Data supplied Block Start

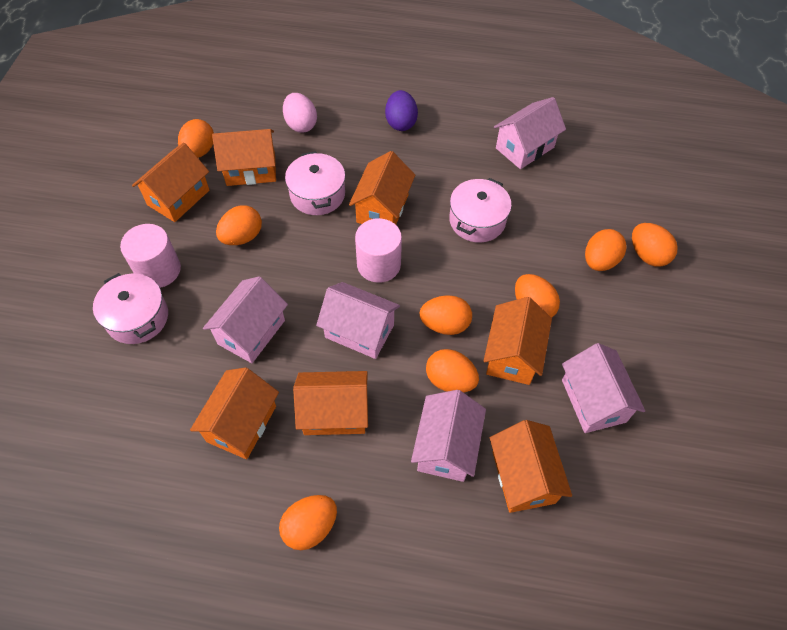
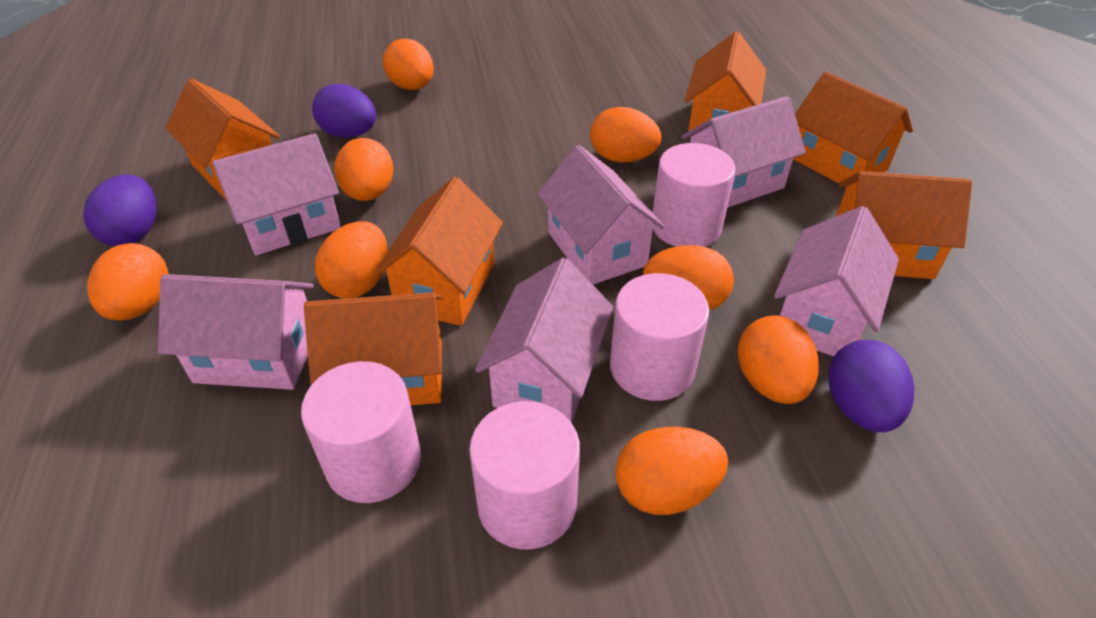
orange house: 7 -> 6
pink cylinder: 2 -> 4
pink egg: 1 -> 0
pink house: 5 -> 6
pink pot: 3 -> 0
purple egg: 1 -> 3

Data supplied Block End

■ Your task
The entries above are to be reproduced exactly, with the pictures dropped.

■ Written reply
orange house: 7 -> 6
pink cylinder: 2 -> 4
pink egg: 1 -> 0
pink house: 5 -> 6
pink pot: 3 -> 0
purple egg: 1 -> 3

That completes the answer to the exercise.